Your goal
From the line containing "(287, 336) = (378, 223): grey" through the last line, print the records exactly and nothing else.

Records to process
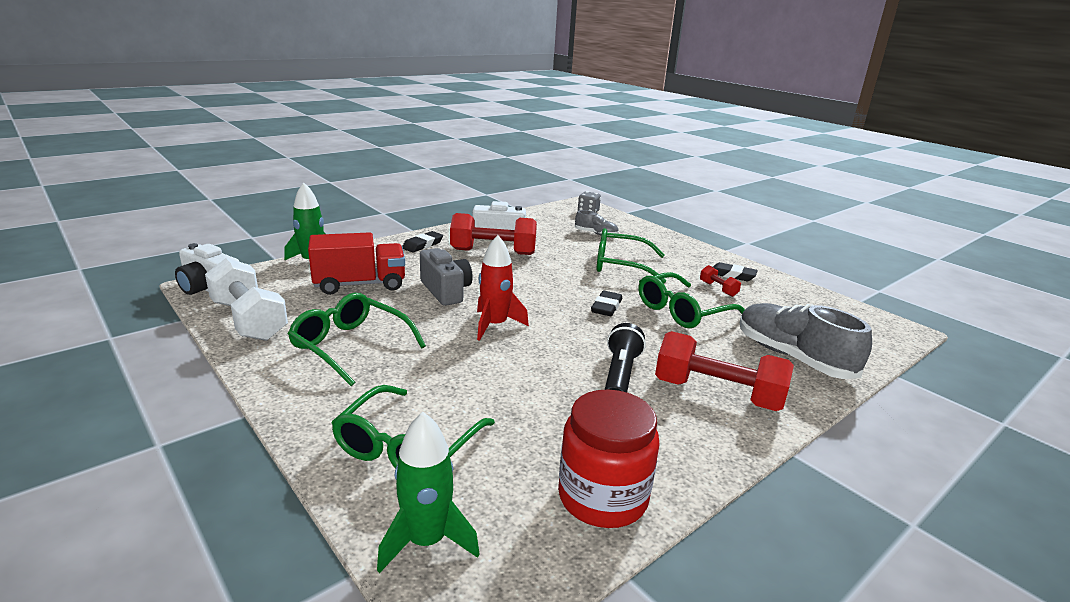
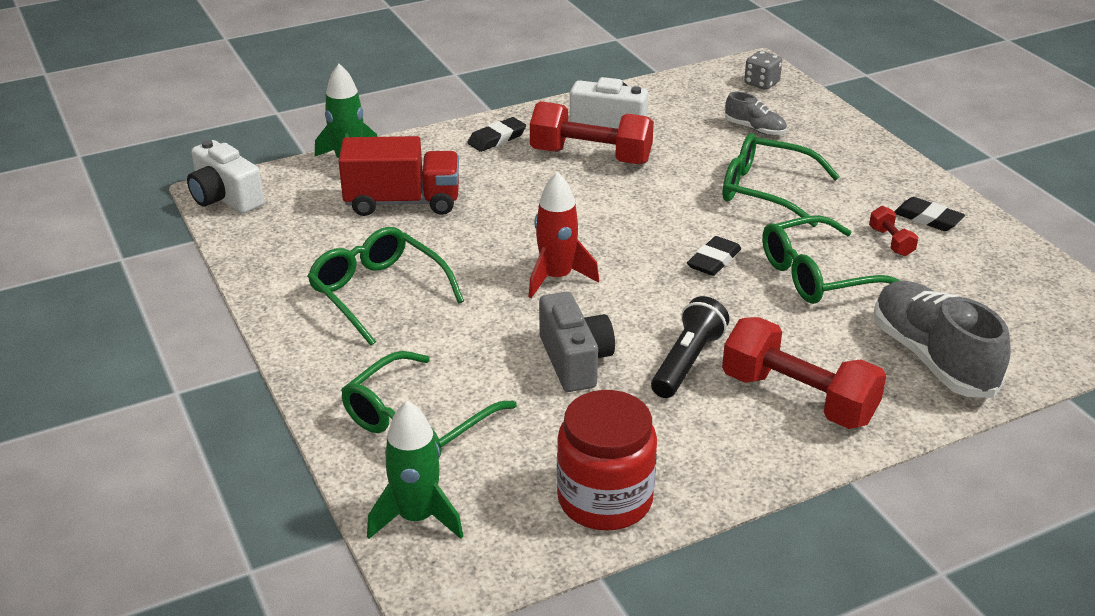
camera: 15 degrees right, 10 degrees up
(249, 320) = (268, 247): white dumbbell -> none
(446, 291) = (508, 220): grey camera -> grey camera (574, 360)

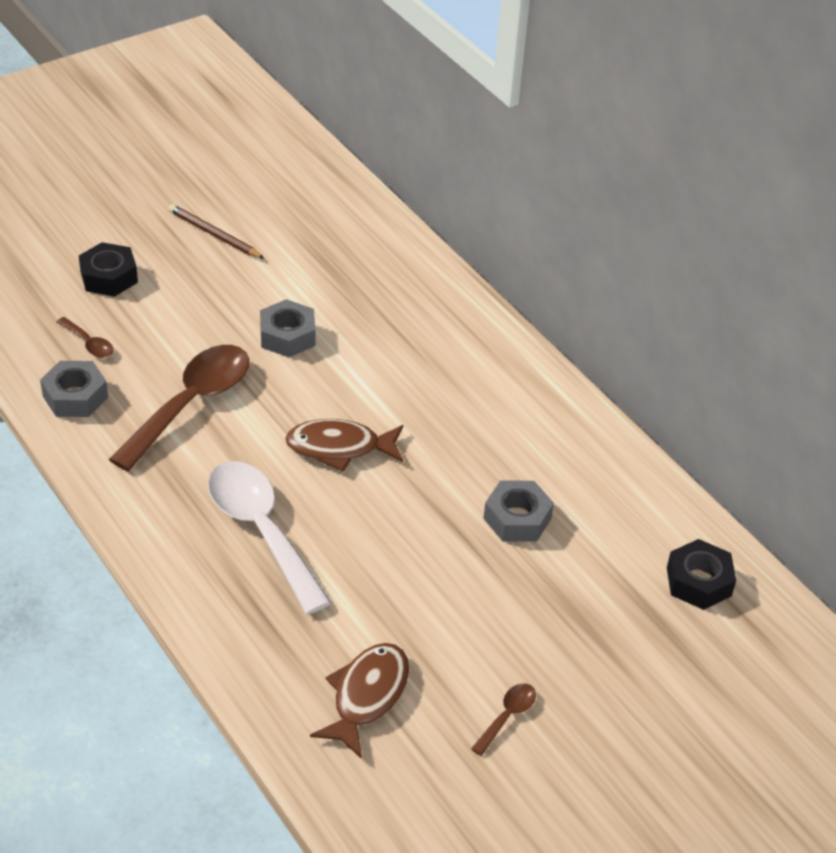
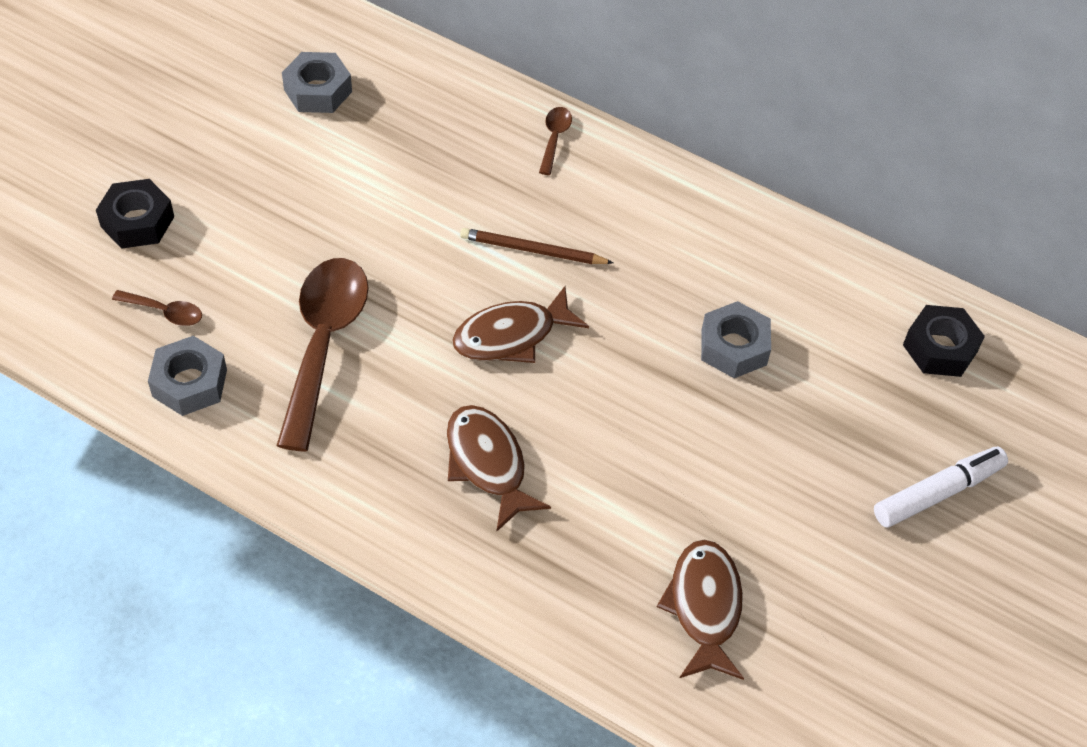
camera: 25 degrees left, 10 degrees up
(214, 235) = (225, 128): brown pencil -> brown pencil (532, 250)
(261, 530) = (488, 464): white spoon -> brown fish
(287, 336) = (378, 223): grey nut -> grey nut (318, 91)
(507, 716) = (849, 569): brown spoon -> brown spoon (554, 138)
(623, 689) = (937, 493): none -> white marker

Reply
(287, 336) = (378, 223): grey nut -> grey nut (318, 91)
(507, 716) = (849, 569): brown spoon -> brown spoon (554, 138)
(623, 689) = (937, 493): none -> white marker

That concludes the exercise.